◆ Exercise aim
Sort through the entries below and pull out lines containing the word "none".

◆ Extracted entries

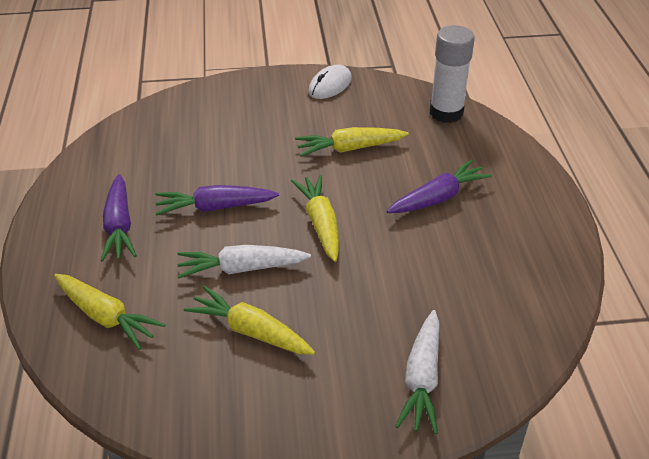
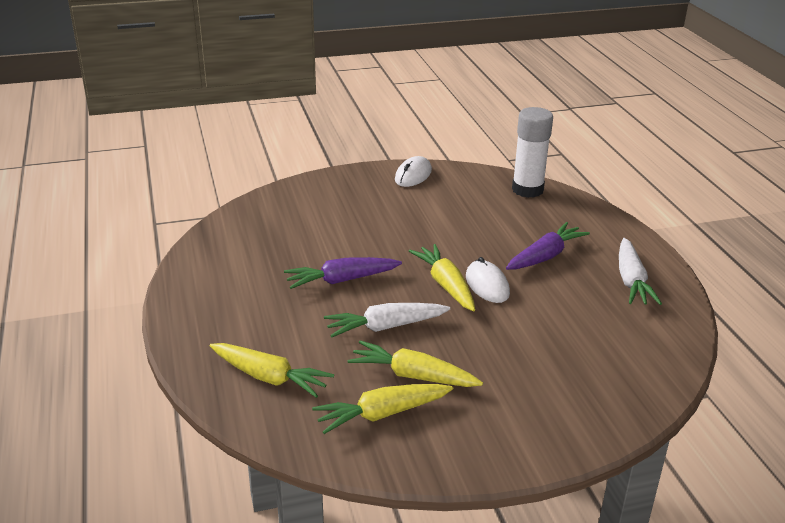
camera: 10 degrees left, 10 degrees down
(119, 226) = (254, 303): purple carrot -> none
(349, 148) = (450, 224): yellow carrot -> yellow carrot (382, 414)
(364, 228) = (487, 285): none -> white mouse
(422, 379) = (583, 397): white carrot -> white carrot (631, 281)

◆ Solution to this problem
(119, 226) = (254, 303): purple carrot -> none
(364, 228) = (487, 285): none -> white mouse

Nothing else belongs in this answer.